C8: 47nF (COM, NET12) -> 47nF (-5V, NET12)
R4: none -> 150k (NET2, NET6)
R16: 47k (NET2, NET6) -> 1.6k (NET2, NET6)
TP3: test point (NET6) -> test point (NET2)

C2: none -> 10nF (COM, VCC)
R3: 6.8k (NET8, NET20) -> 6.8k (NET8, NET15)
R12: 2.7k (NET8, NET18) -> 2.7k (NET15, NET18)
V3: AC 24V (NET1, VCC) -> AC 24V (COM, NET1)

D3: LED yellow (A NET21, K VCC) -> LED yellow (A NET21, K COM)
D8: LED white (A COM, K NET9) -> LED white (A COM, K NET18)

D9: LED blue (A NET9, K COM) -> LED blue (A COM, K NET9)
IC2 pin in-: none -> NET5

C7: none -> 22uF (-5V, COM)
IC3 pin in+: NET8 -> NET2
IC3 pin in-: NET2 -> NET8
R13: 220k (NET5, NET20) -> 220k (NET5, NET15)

------------------------------

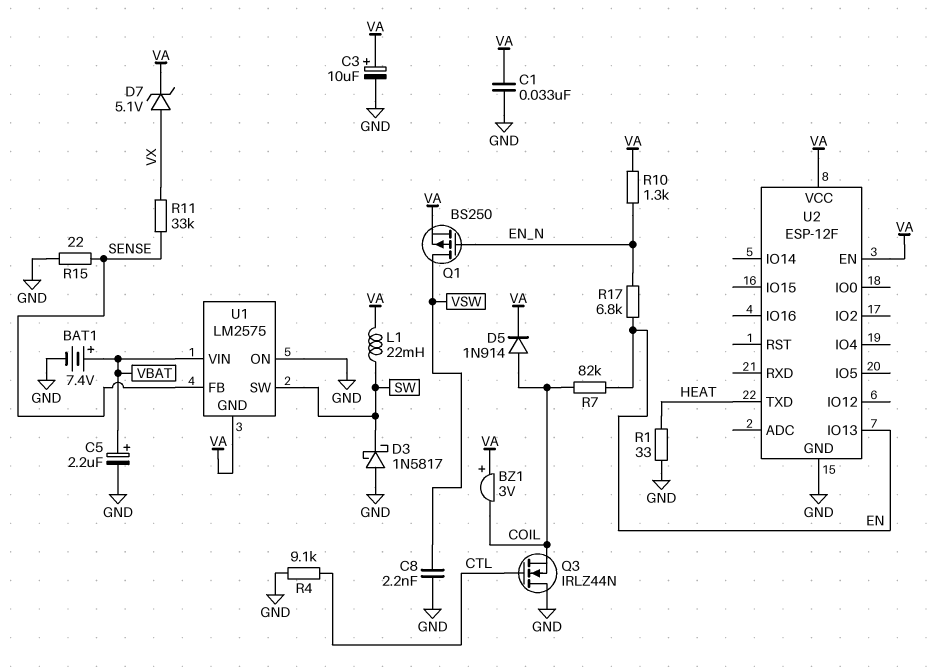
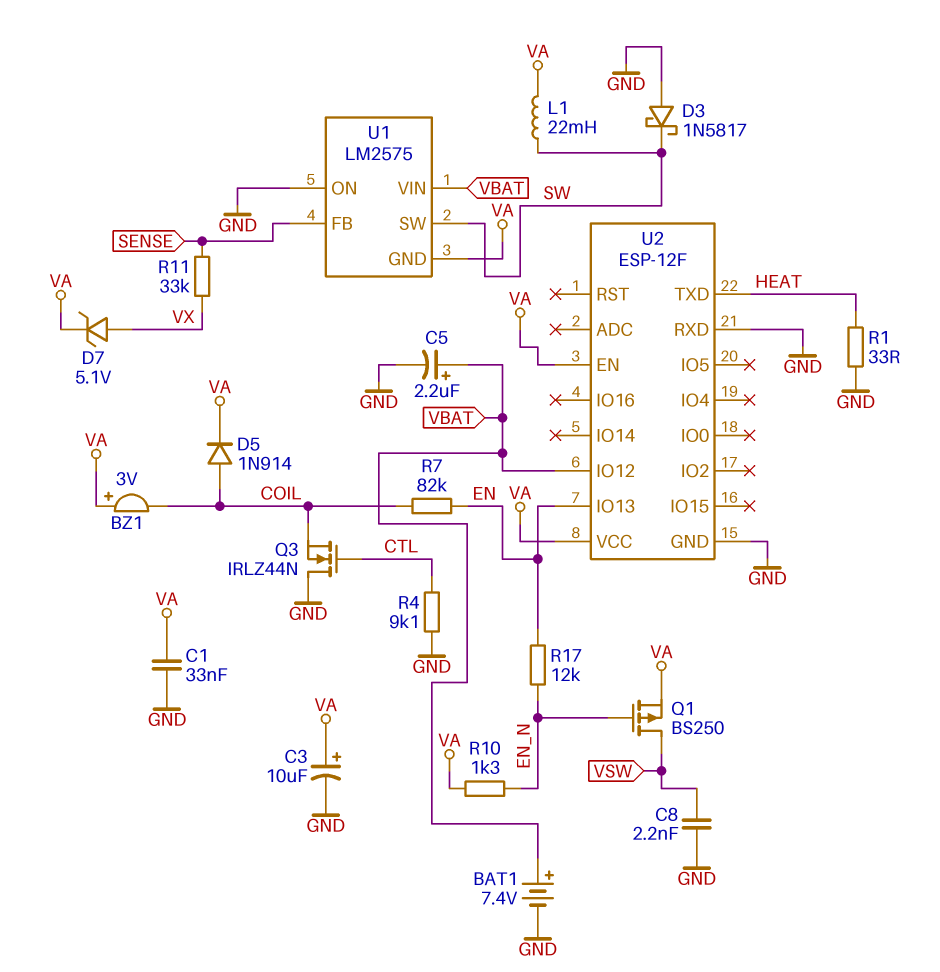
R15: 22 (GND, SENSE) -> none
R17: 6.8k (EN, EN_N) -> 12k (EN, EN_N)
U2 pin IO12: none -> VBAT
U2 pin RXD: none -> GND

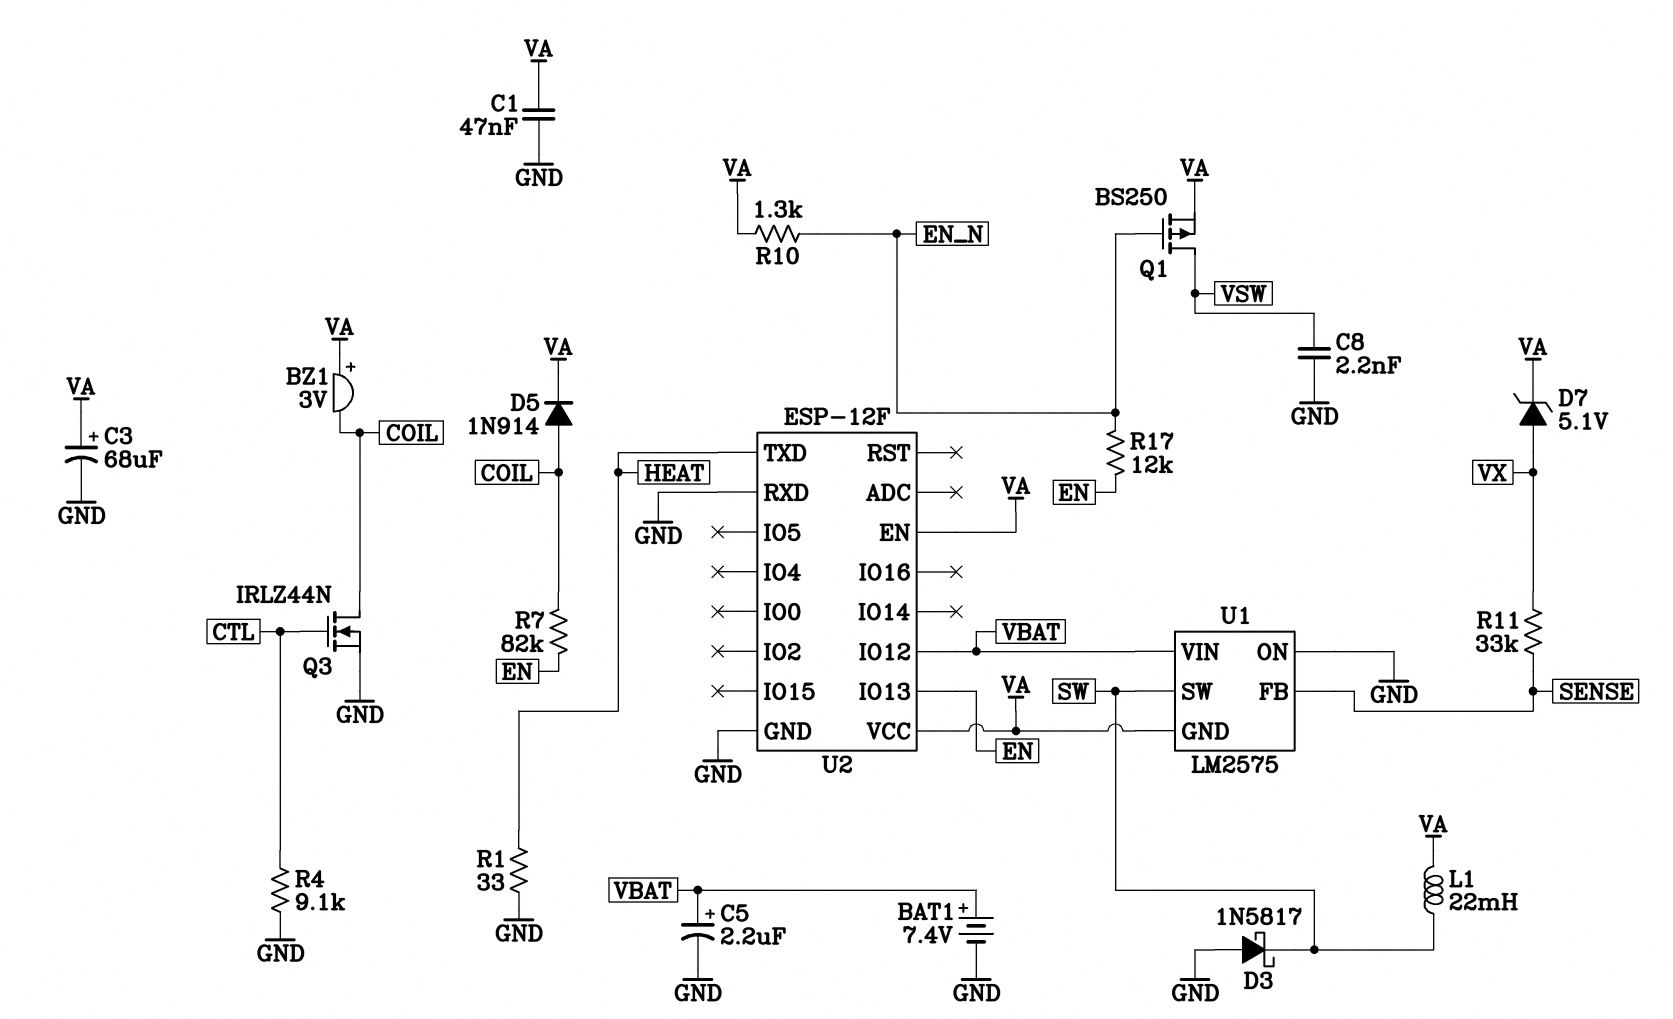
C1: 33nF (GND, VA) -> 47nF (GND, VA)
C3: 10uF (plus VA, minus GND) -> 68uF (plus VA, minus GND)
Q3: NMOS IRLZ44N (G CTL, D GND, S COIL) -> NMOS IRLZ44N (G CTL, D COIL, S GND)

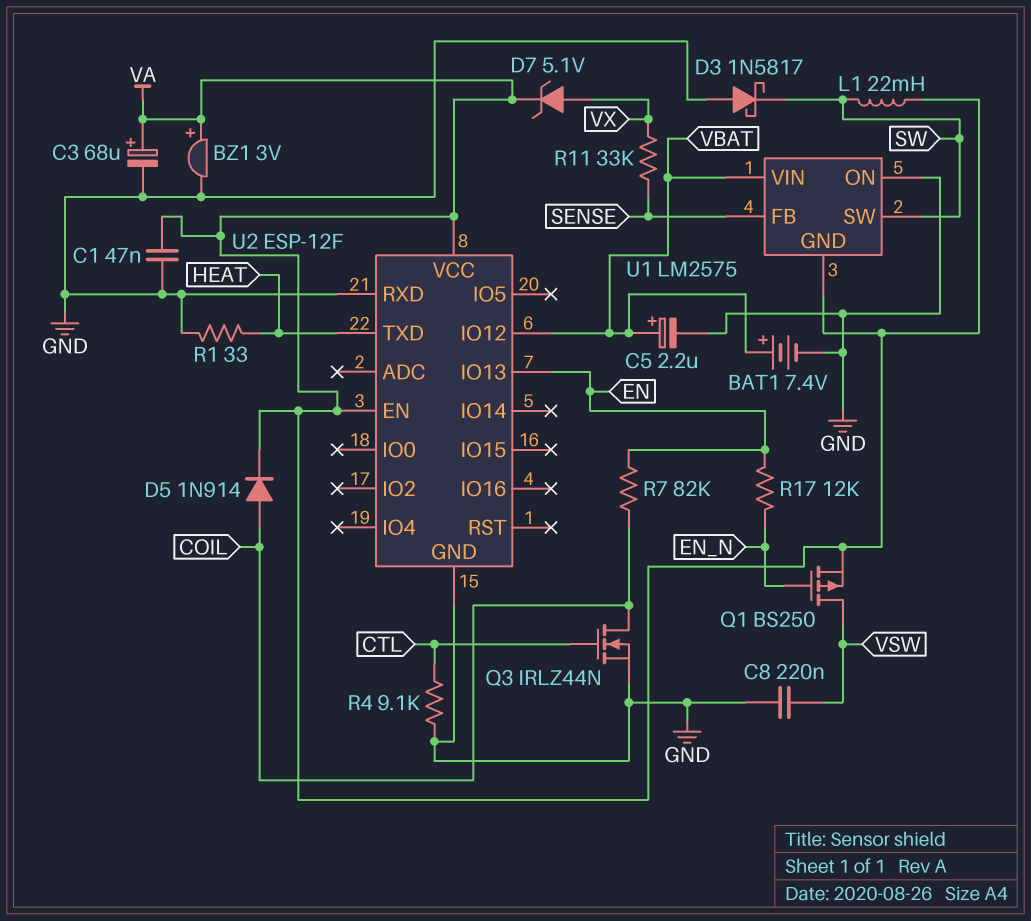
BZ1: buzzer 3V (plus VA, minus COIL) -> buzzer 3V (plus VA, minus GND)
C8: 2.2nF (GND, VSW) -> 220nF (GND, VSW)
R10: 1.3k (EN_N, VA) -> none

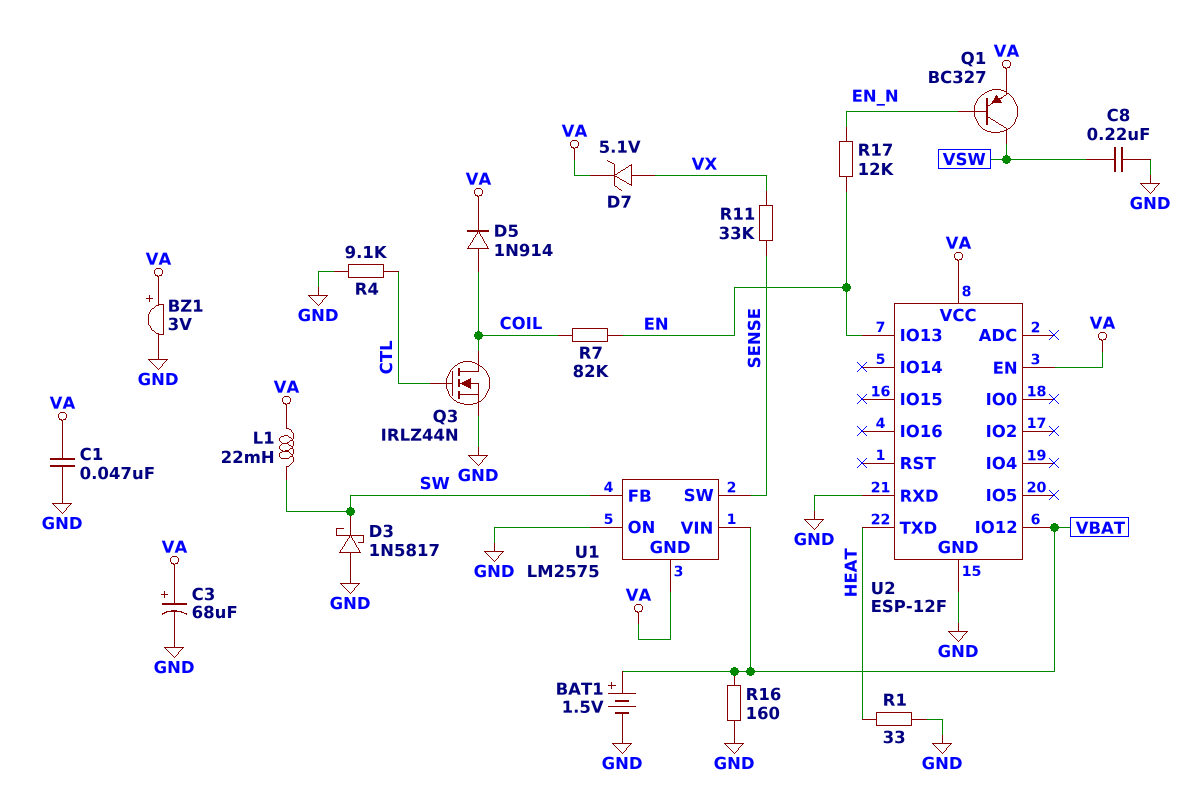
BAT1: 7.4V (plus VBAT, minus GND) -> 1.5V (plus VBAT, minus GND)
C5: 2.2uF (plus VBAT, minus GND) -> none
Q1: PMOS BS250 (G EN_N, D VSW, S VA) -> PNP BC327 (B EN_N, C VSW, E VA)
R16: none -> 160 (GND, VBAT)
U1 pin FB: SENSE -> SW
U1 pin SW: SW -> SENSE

------------------------------

PROBLEM TO WORK ON: Please copy the lines above exactly, starting at the line that holds "BZ1: buzzer 3V" and ending at the line that holds "U1 pin SW: SW -> SENSE"; include both, but no pictures.

WRITTEN RESPONSE:
BZ1: buzzer 3V (plus VA, minus COIL) -> buzzer 3V (plus VA, minus GND)
C8: 2.2nF (GND, VSW) -> 220nF (GND, VSW)
R10: 1.3k (EN_N, VA) -> none

BAT1: 7.4V (plus VBAT, minus GND) -> 1.5V (plus VBAT, minus GND)
C5: 2.2uF (plus VBAT, minus GND) -> none
Q1: PMOS BS250 (G EN_N, D VSW, S VA) -> PNP BC327 (B EN_N, C VSW, E VA)
R16: none -> 160 (GND, VBAT)
U1 pin FB: SENSE -> SW
U1 pin SW: SW -> SENSE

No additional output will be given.